Extracted data entries:
"""
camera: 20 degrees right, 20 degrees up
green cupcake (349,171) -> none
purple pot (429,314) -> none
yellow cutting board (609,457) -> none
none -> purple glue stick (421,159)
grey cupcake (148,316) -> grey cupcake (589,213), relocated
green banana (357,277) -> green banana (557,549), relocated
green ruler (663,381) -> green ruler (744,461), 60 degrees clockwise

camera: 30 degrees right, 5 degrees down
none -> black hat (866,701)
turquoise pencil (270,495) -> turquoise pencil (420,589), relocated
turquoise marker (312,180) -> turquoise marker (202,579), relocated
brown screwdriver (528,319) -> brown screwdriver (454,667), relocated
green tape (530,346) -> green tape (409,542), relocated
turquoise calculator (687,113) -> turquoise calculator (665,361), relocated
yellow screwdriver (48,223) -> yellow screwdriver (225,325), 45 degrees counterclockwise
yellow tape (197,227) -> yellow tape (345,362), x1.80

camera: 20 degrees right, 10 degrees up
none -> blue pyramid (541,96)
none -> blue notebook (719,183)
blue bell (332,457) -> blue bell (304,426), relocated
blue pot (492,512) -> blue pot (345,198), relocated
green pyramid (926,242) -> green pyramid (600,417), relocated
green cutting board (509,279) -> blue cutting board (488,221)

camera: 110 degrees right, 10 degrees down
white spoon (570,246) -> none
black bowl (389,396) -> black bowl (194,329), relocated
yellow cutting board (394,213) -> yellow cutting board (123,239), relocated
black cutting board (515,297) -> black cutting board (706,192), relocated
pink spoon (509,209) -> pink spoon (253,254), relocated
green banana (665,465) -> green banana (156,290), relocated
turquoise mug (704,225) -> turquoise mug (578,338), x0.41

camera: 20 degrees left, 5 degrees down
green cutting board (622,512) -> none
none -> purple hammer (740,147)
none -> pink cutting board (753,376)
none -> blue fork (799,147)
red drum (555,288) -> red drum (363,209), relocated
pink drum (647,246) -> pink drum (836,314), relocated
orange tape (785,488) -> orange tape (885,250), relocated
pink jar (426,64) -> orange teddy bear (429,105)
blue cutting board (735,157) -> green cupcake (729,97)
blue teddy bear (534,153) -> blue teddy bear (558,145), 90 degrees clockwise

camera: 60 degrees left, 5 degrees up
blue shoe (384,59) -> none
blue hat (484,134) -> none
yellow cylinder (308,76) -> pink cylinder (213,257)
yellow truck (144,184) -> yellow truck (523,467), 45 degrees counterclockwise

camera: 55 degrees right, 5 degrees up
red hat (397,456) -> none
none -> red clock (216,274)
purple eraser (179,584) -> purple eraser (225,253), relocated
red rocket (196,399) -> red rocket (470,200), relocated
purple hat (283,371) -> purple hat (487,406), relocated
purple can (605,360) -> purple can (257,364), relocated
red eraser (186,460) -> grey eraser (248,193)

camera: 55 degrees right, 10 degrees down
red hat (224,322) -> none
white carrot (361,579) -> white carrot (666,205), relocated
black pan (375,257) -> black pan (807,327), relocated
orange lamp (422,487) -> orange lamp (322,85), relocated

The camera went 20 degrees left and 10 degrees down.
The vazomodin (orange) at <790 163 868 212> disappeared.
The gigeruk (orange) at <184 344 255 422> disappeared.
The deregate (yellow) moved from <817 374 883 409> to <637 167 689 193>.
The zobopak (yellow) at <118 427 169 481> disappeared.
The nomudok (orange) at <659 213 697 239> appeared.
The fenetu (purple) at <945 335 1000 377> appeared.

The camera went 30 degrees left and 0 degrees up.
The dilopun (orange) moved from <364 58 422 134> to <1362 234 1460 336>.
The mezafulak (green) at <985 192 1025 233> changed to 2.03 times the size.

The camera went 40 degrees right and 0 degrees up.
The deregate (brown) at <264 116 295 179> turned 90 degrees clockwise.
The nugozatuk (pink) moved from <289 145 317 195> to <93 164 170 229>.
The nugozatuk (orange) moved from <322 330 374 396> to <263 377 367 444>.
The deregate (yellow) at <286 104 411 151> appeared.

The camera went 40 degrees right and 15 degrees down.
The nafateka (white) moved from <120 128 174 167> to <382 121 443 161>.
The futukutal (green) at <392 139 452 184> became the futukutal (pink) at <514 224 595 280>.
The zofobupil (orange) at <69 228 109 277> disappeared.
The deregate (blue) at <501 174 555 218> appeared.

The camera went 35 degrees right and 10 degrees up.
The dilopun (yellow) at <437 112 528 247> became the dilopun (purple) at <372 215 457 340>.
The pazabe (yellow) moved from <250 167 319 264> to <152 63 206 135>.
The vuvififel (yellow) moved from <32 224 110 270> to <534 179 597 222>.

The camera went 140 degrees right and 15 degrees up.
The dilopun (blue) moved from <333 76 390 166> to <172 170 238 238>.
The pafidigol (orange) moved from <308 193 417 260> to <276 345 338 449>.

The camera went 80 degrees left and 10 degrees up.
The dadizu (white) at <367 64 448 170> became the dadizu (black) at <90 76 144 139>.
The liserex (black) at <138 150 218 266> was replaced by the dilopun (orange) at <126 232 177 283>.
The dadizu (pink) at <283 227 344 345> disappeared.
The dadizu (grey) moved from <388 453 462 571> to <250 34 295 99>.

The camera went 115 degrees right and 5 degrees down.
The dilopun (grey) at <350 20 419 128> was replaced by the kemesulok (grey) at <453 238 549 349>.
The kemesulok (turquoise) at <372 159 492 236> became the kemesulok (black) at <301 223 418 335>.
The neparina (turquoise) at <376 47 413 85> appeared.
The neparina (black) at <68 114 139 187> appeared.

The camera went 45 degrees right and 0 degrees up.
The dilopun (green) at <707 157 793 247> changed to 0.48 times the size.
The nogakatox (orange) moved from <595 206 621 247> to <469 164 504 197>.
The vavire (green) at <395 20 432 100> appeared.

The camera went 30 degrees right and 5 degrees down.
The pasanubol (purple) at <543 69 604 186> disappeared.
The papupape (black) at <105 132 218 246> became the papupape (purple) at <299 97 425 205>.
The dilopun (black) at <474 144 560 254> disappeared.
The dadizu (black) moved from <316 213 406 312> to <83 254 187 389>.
"""
TO DO –
Restate verbatim all lines from the start of the data through the line containing "grey cupcake (148,316)", with both ends kept.

RESPONSE TO THIS TASK –
camera: 20 degrees right, 20 degrees up
green cupcake (349,171) -> none
purple pot (429,314) -> none
yellow cutting board (609,457) -> none
none -> purple glue stick (421,159)
grey cupcake (148,316) -> grey cupcake (589,213), relocated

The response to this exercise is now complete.